WHAT YOU WILL DO: Leave out the pictures and repeat everything else in the records exactly.

DATA FOR THE TASK:
·····

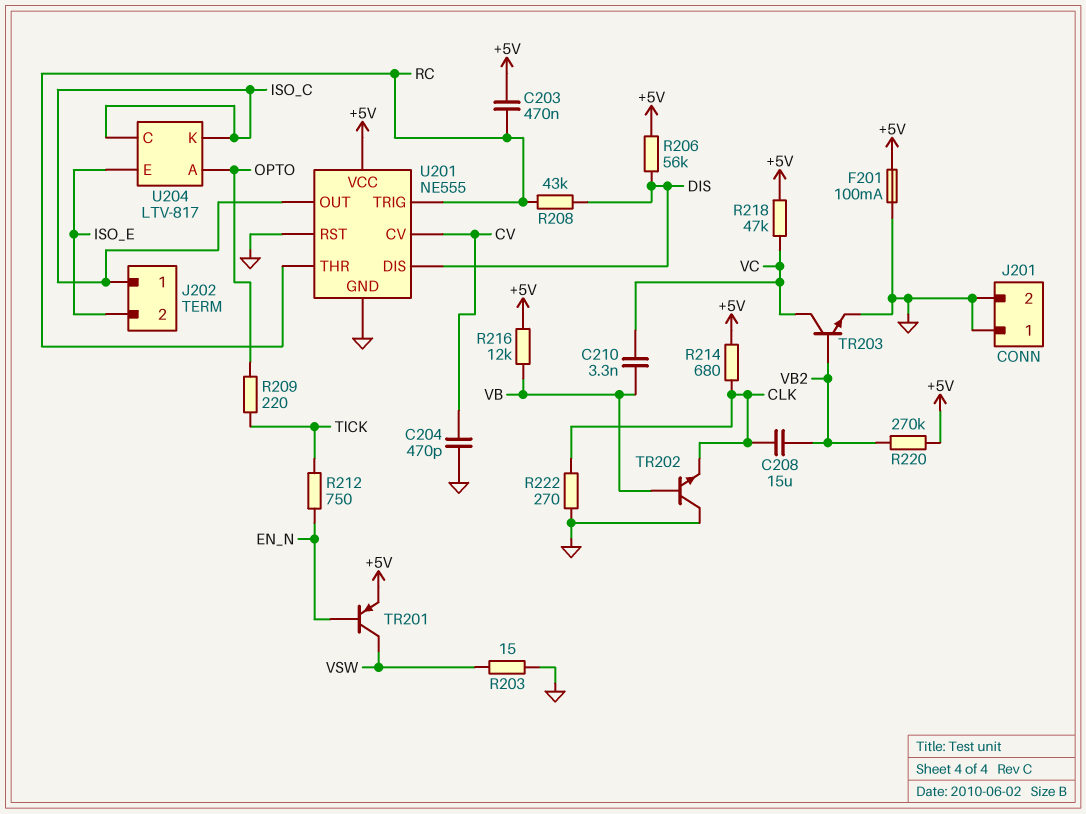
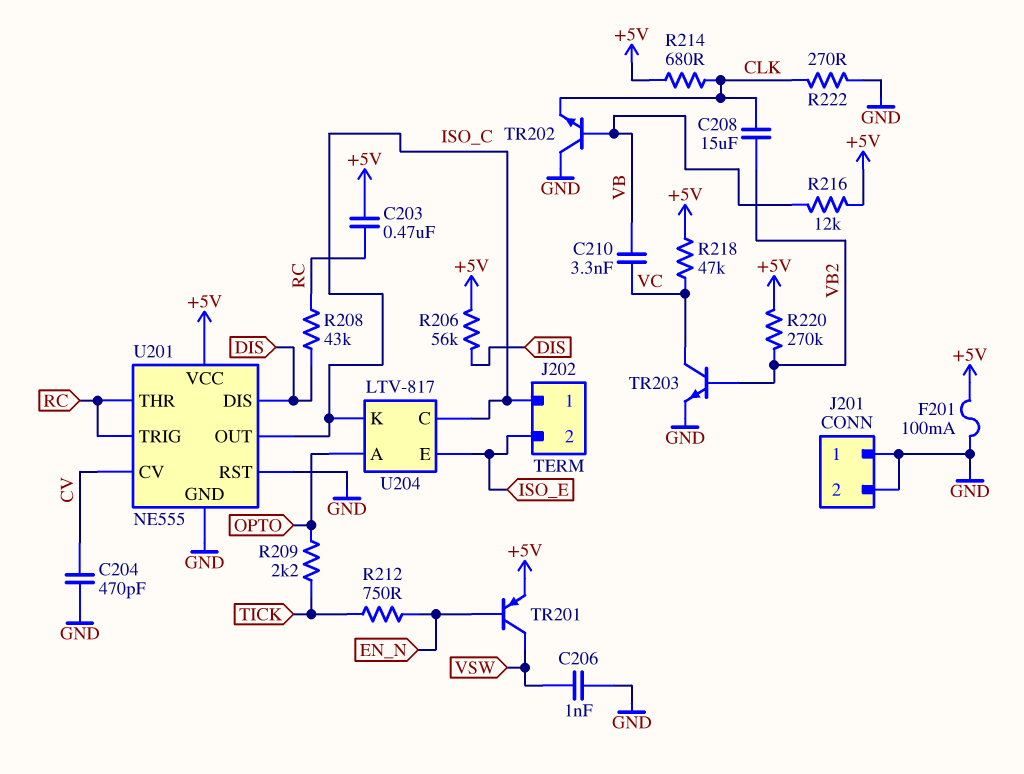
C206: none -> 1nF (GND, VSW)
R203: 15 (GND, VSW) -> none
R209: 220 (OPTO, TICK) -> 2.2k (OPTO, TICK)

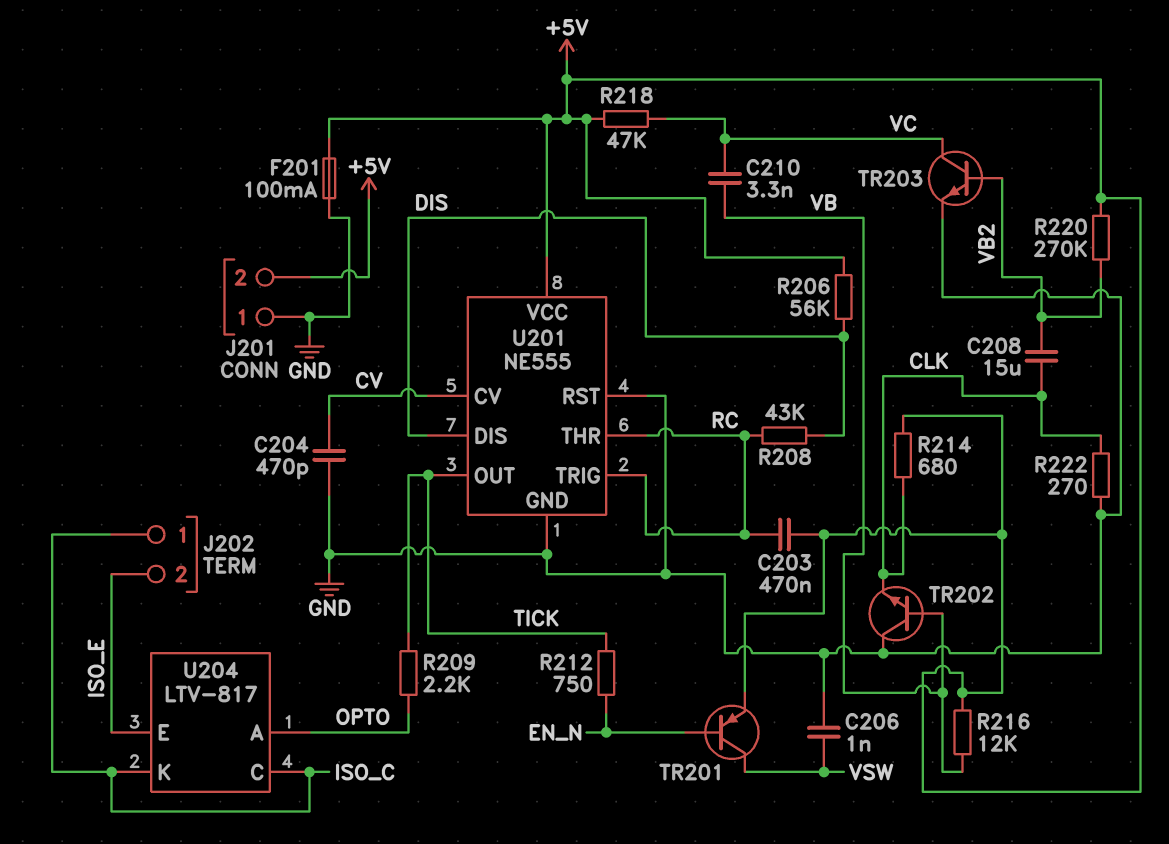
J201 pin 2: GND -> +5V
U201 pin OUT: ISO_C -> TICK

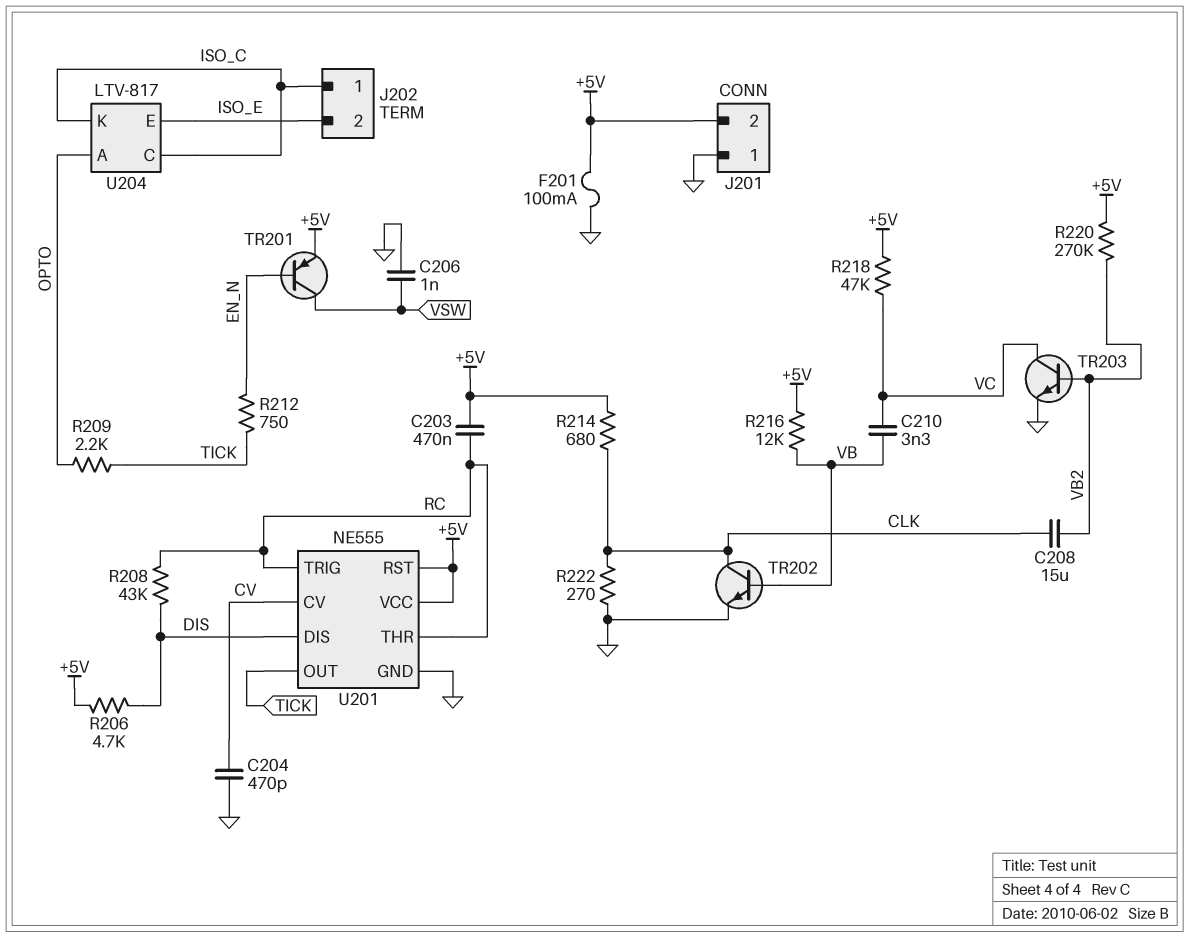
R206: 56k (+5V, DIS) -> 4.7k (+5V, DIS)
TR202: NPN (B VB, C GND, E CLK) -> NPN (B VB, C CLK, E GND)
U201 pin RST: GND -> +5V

·····

WRITTEN RESPONSE:
C206: none -> 1nF (GND, VSW)
R203: 15 (GND, VSW) -> none
R209: 220 (OPTO, TICK) -> 2.2k (OPTO, TICK)

J201 pin 2: GND -> +5V
U201 pin OUT: ISO_C -> TICK

R206: 56k (+5V, DIS) -> 4.7k (+5V, DIS)
TR202: NPN (B VB, C GND, E CLK) -> NPN (B VB, C CLK, E GND)
U201 pin RST: GND -> +5V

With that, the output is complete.